--- SUPPLIED MATERIAL ---
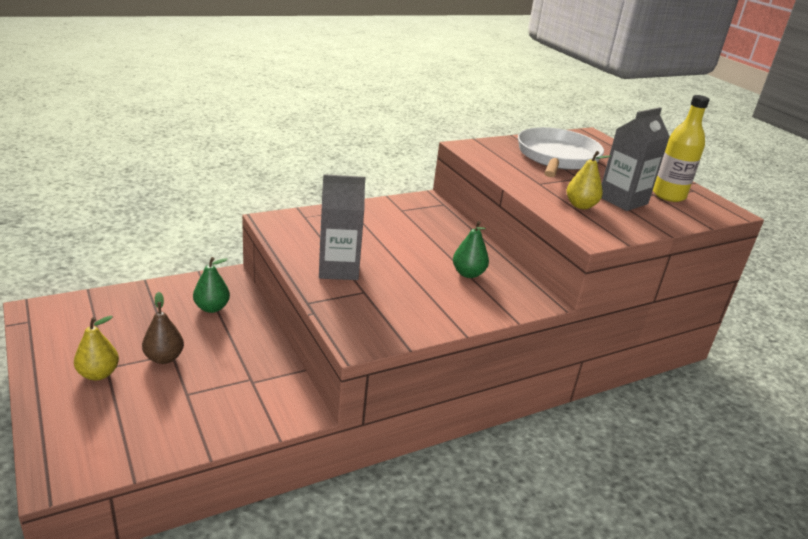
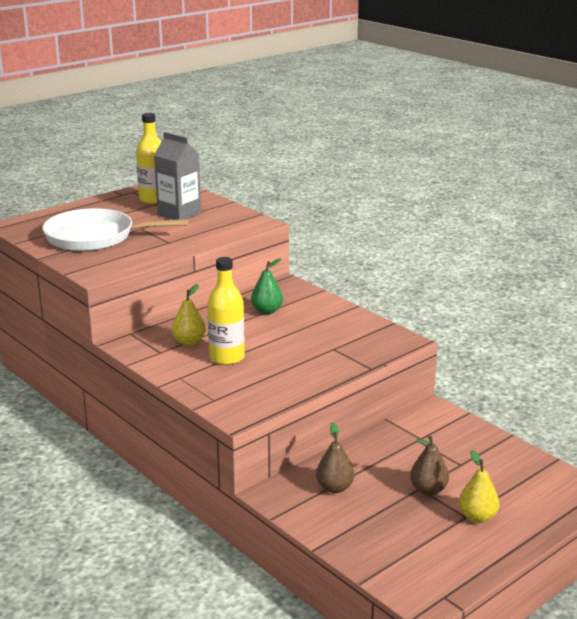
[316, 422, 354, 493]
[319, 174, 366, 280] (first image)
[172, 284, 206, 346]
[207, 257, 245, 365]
---
**WHAT IS REQUIRED**
Copy the entire listing exactly but skip the pictures.

**EXERCISE OUTPUT**
[316, 422, 354, 493]
[319, 174, 366, 280] (first image)
[172, 284, 206, 346]
[207, 257, 245, 365]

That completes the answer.